**Aim of the task:** After locating the line that contains "(270, 359) = (328, 598): blue" in the following entries, reproduce it and each later line exactly, including the last.

**Records for the task:**
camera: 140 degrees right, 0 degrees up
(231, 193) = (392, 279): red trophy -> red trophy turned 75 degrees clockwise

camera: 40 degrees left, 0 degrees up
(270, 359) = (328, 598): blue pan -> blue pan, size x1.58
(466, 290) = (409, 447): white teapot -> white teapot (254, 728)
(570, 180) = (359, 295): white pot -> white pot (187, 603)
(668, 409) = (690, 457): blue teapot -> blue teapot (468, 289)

**Output of the exercise:**
(270, 359) = (328, 598): blue pan -> blue pan, size x1.58
(466, 290) = (409, 447): white teapot -> white teapot (254, 728)
(570, 180) = (359, 295): white pot -> white pot (187, 603)
(668, 409) = (690, 457): blue teapot -> blue teapot (468, 289)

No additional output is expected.